[Problem to solve]:
Please return the lines below verbatim, beginning at the one that has "LCD1 pin SDA: SDA -> A2" and stopping after the one that has "RELAY3 pin IN2: 12 -> MO", and add no other lines.

[Input data]:
########
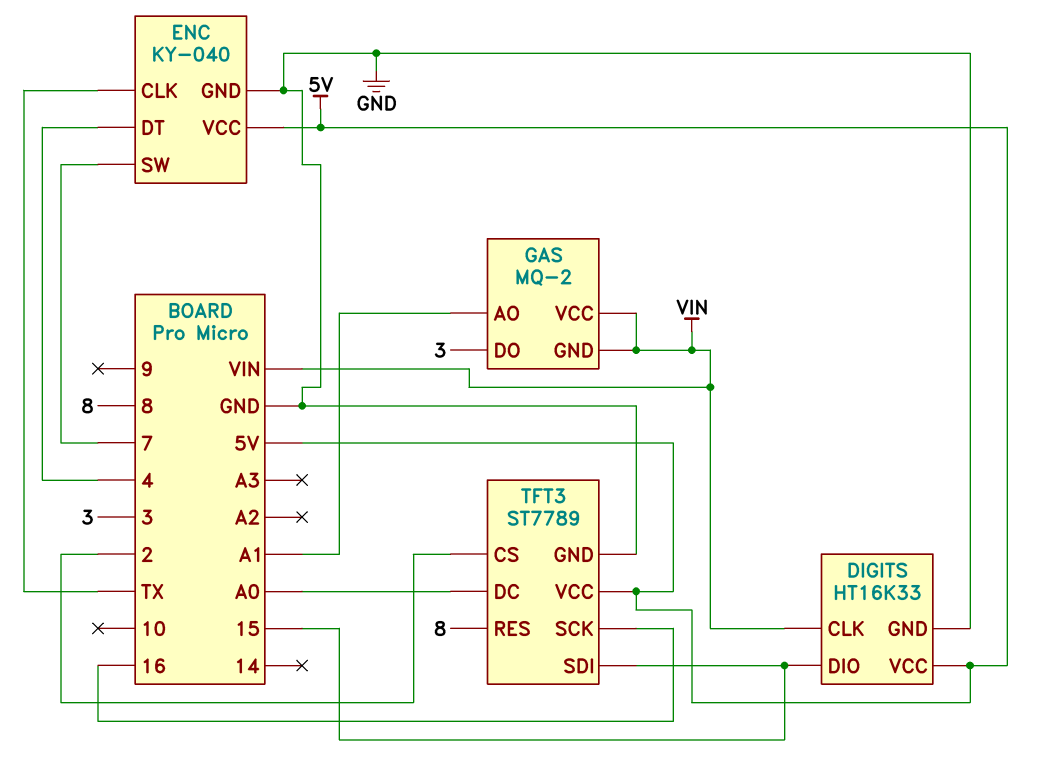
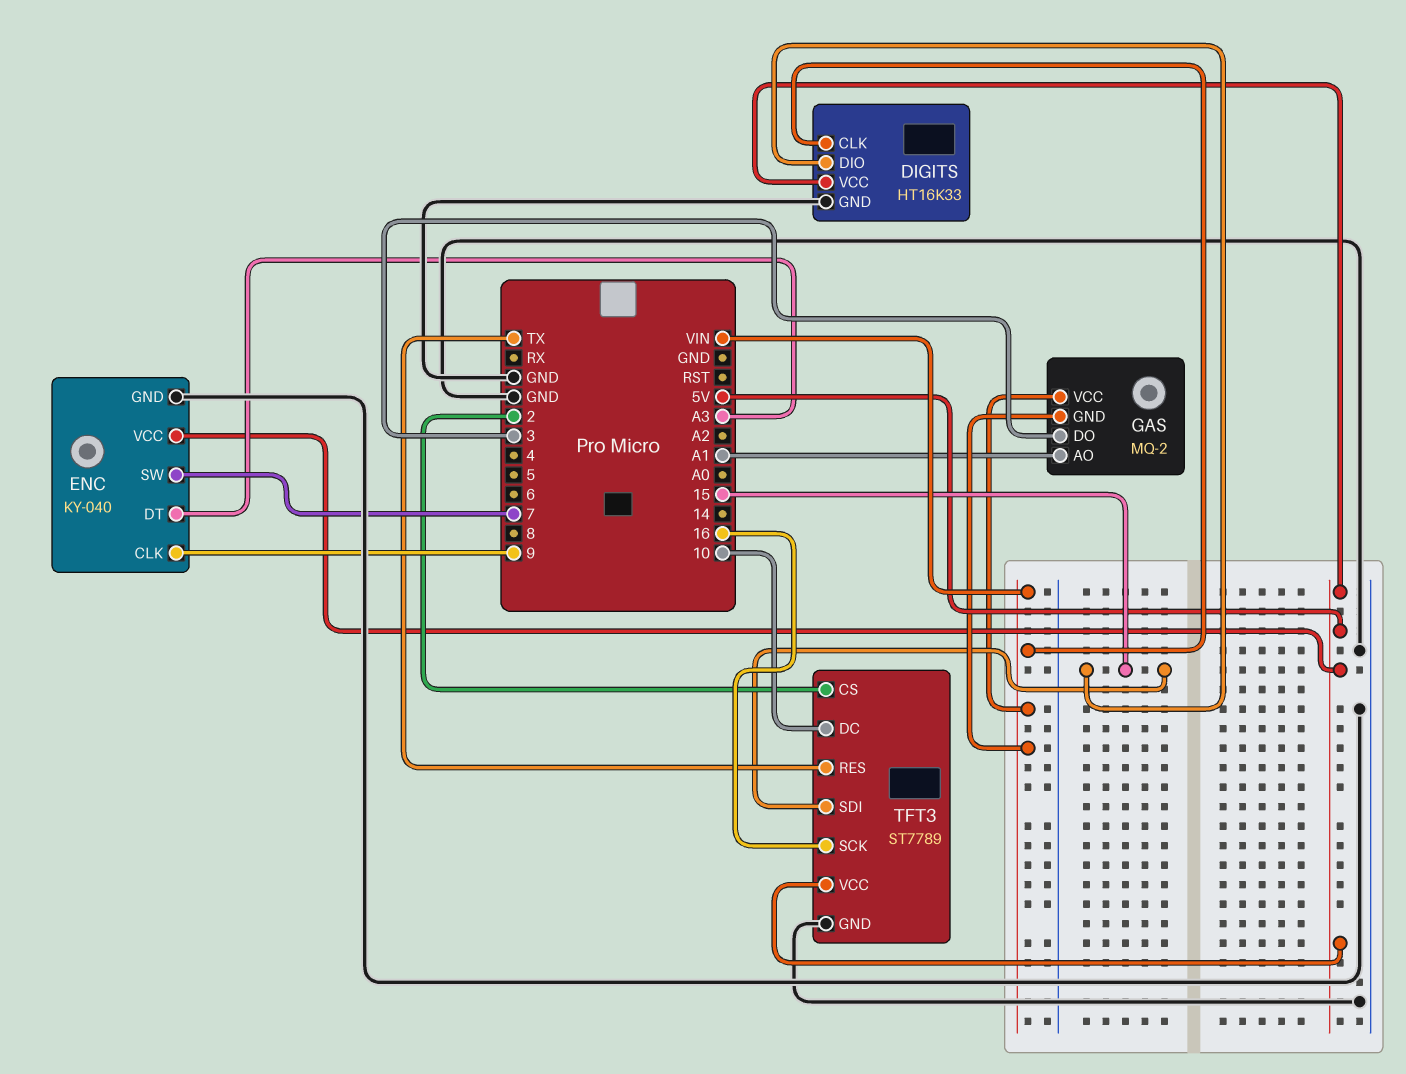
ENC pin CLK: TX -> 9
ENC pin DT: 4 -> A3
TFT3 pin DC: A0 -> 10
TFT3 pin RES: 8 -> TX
########
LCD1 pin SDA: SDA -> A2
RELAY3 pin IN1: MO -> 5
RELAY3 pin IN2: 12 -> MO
########
[Response to the task]:
LCD1 pin SDA: SDA -> A2
RELAY3 pin IN1: MO -> 5
RELAY3 pin IN2: 12 -> MO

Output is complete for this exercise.